(Recorded data)
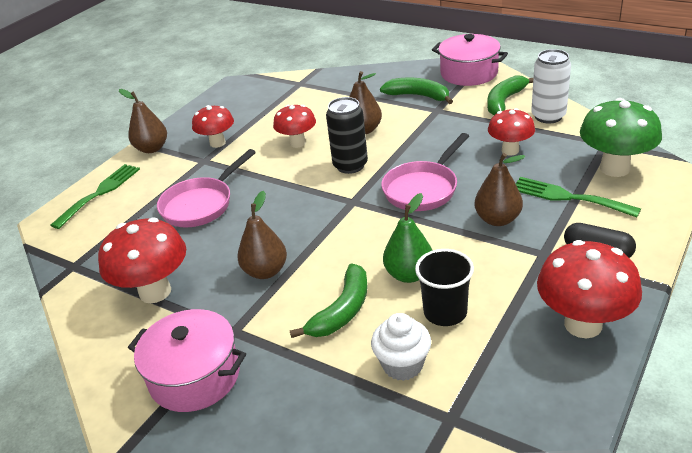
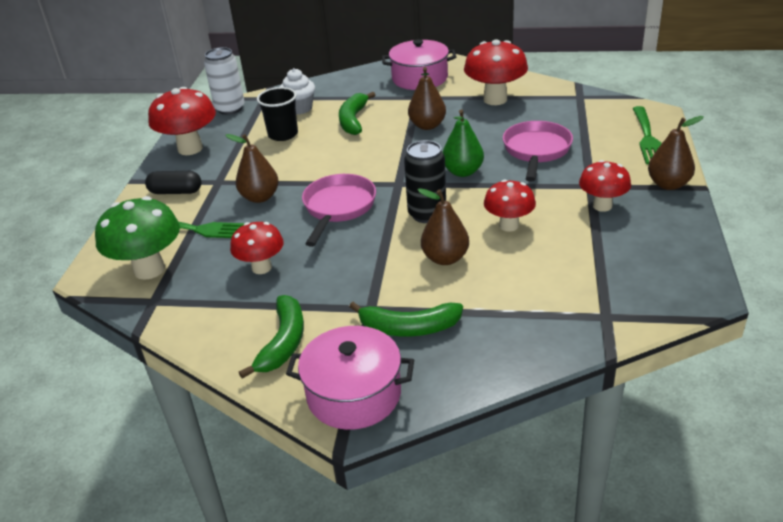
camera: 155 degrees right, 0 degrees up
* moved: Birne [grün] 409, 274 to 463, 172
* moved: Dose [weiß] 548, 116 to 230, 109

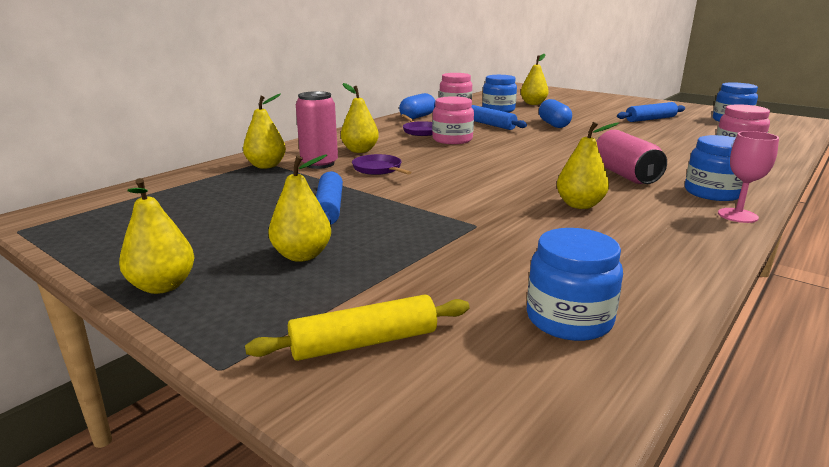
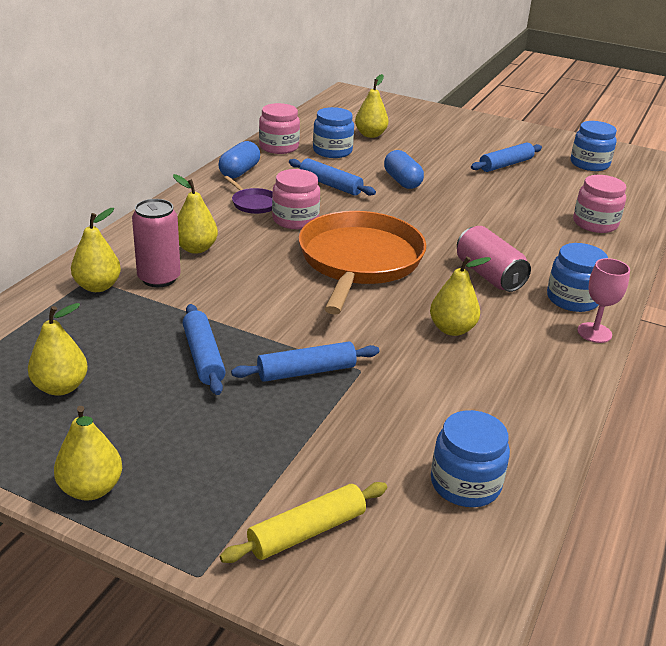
camera: 15 degrees left, 10 degrees up
* removed: Pfanne [lila] 378, 169
* added: Nudelholz [blau] 306, 371
* added: Pfanne [orange] 359, 261
* moved: Birne [gelb] 302, 255 to 61, 387

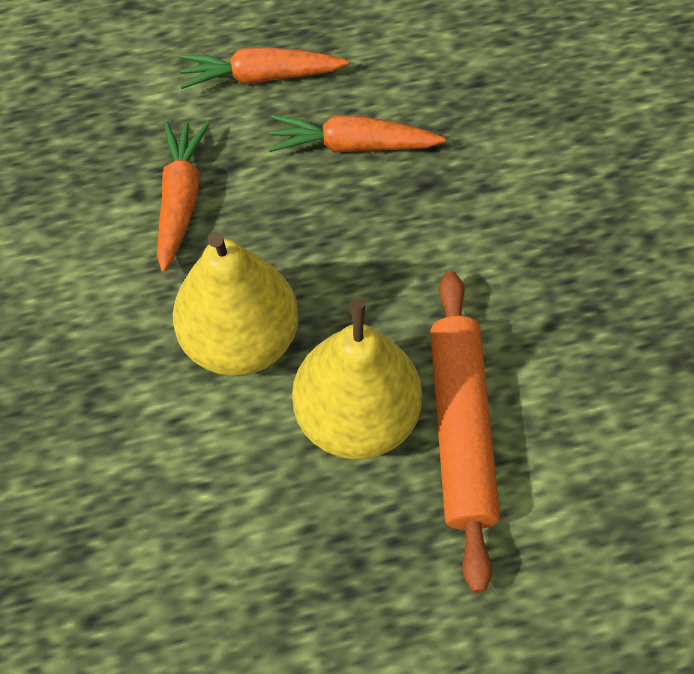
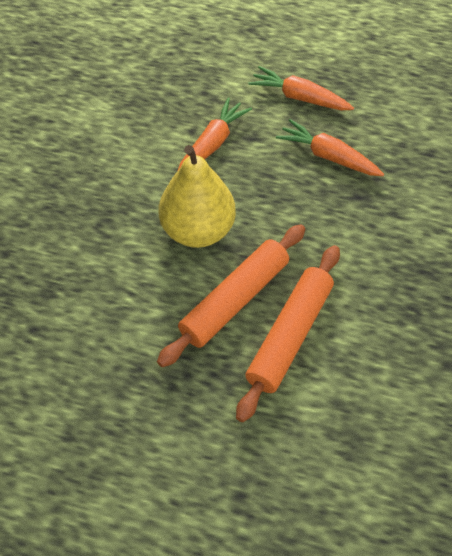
camera: 30 degrees right, 5 degrees down
* replaced: Birne [gelb] 356, 417 to Nudelholz [orange] 235, 300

GOAL OF THE EXERCISE: Print verbatim every line above, apart from the pictures.

SOLUTION:
camera: 155 degrees right, 0 degrees up
* moved: Birne [grün] 409, 274 to 463, 172
* moved: Dose [weiß] 548, 116 to 230, 109

camera: 15 degrees left, 10 degrees up
* removed: Pfanne [lila] 378, 169
* added: Nudelholz [blau] 306, 371
* added: Pfanne [orange] 359, 261
* moved: Birne [gelb] 302, 255 to 61, 387

camera: 30 degrees right, 5 degrees down
* replaced: Birne [gelb] 356, 417 to Nudelholz [orange] 235, 300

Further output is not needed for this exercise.